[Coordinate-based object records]
-------------------------
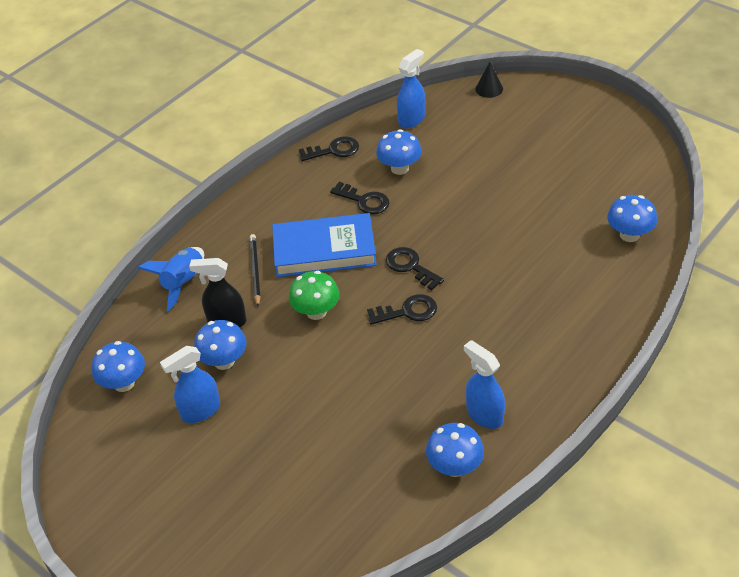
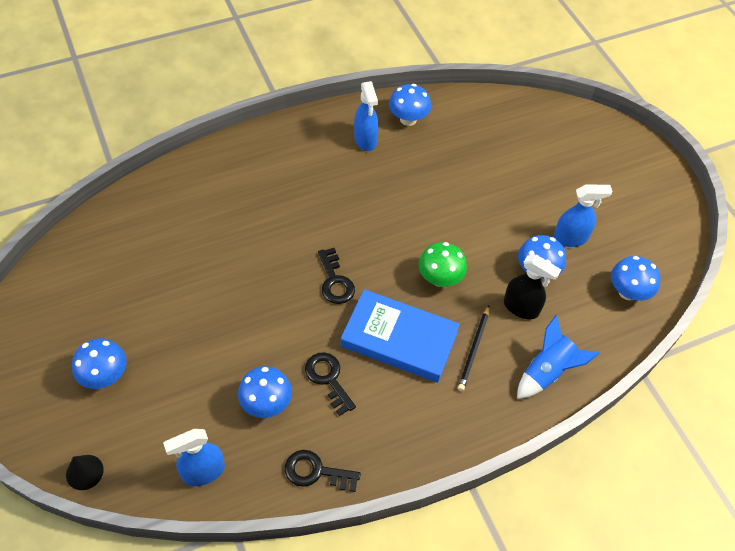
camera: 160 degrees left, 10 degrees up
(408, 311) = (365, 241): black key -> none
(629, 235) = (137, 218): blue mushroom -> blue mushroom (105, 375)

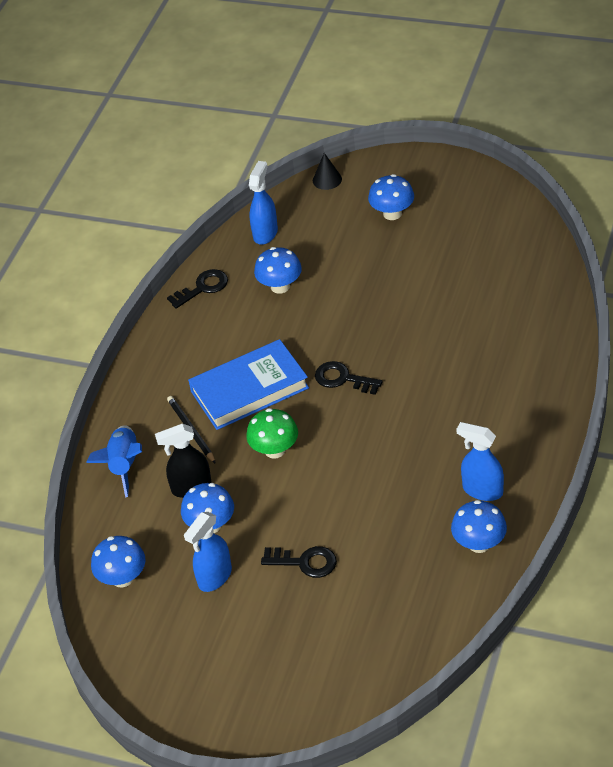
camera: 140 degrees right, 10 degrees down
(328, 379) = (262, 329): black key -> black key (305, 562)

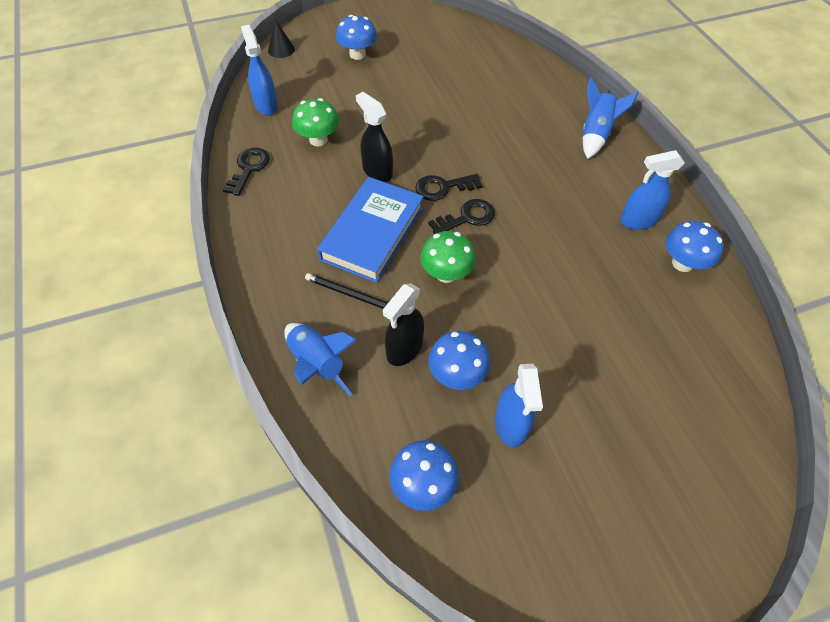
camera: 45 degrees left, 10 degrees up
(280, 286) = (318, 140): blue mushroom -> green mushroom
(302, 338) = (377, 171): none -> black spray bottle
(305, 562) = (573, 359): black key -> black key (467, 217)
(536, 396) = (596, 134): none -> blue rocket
-------------------------
# [Problem requirements]
The entries must be repeated exactly. Leave the images out.

# [Response below]
camera: 160 degrees left, 10 degrees up
(408, 311) = (365, 241): black key -> none
(629, 235) = (137, 218): blue mushroom -> blue mushroom (105, 375)

camera: 140 degrees right, 10 degrees down
(328, 379) = (262, 329): black key -> black key (305, 562)

camera: 45 degrees left, 10 degrees up
(280, 286) = (318, 140): blue mushroom -> green mushroom
(302, 338) = (377, 171): none -> black spray bottle
(305, 562) = (573, 359): black key -> black key (467, 217)
(536, 396) = (596, 134): none -> blue rocket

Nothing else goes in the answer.